**RECORDS SHOWN:**
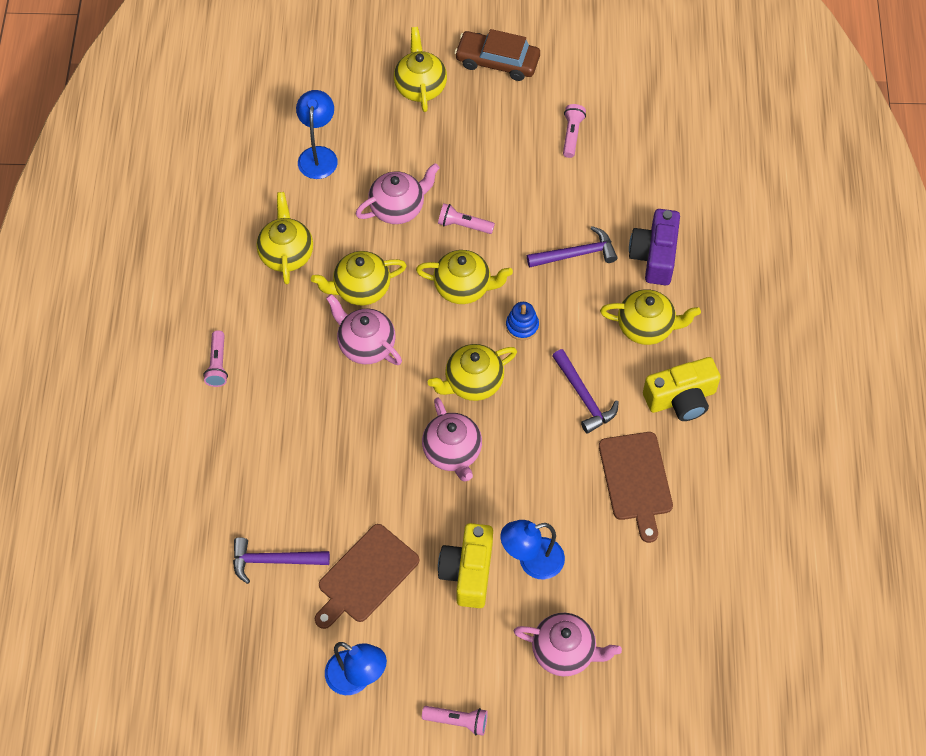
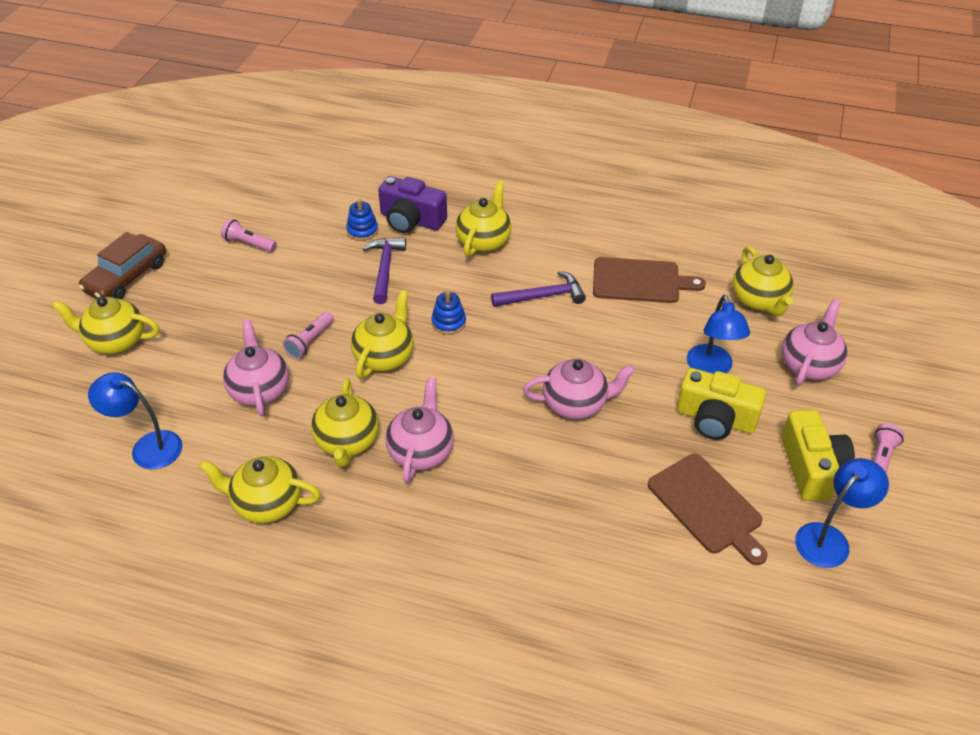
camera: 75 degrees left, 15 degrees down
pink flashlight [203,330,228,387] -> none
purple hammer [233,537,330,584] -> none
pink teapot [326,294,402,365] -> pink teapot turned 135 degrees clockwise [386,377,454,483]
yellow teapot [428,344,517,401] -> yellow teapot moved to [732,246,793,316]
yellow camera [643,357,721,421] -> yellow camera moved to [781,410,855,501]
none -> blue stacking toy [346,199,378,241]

==

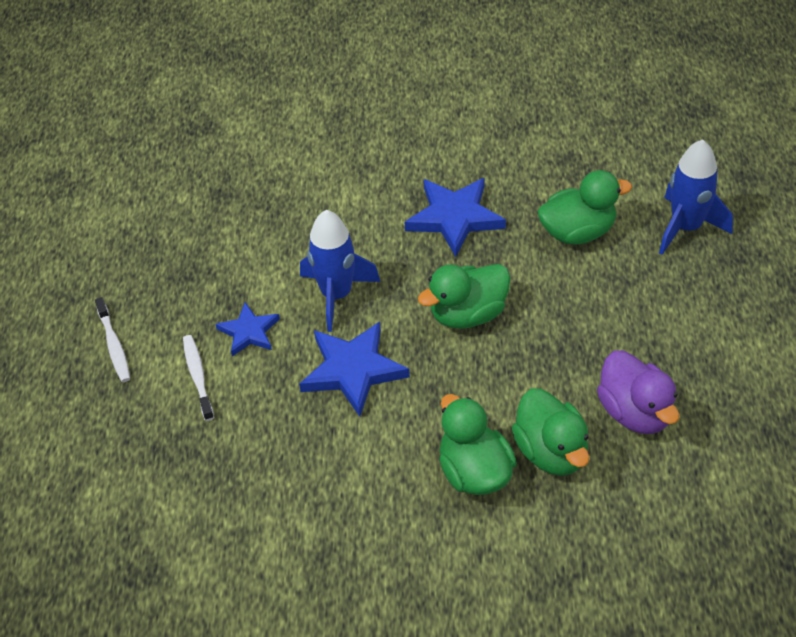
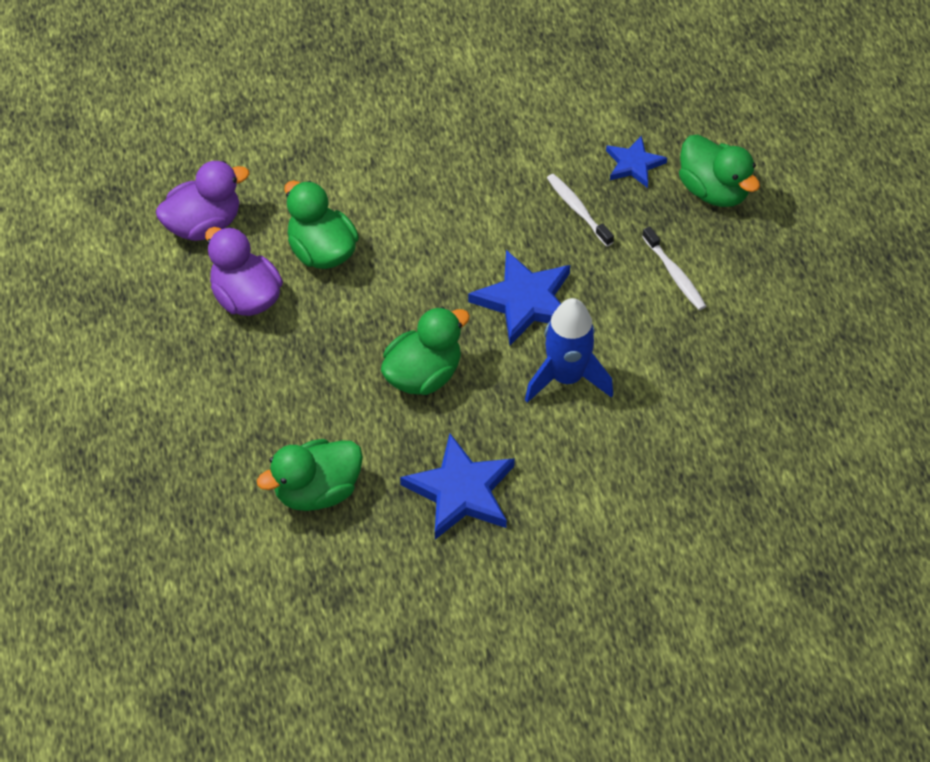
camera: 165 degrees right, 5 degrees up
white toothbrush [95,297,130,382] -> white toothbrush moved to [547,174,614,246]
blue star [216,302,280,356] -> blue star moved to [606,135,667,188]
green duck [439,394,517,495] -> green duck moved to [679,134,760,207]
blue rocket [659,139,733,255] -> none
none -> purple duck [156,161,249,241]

**EXERCISE:**
In the listing above, start at the line with "camera: 75 degrees left, 15 degrees down", go on through the line with "yellow teapot [428,344,517,401]", and copy each of those lines exactly; leave out all the rest.

**SOLUTION:**
camera: 75 degrees left, 15 degrees down
pink flashlight [203,330,228,387] -> none
purple hammer [233,537,330,584] -> none
pink teapot [326,294,402,365] -> pink teapot turned 135 degrees clockwise [386,377,454,483]
yellow teapot [428,344,517,401] -> yellow teapot moved to [732,246,793,316]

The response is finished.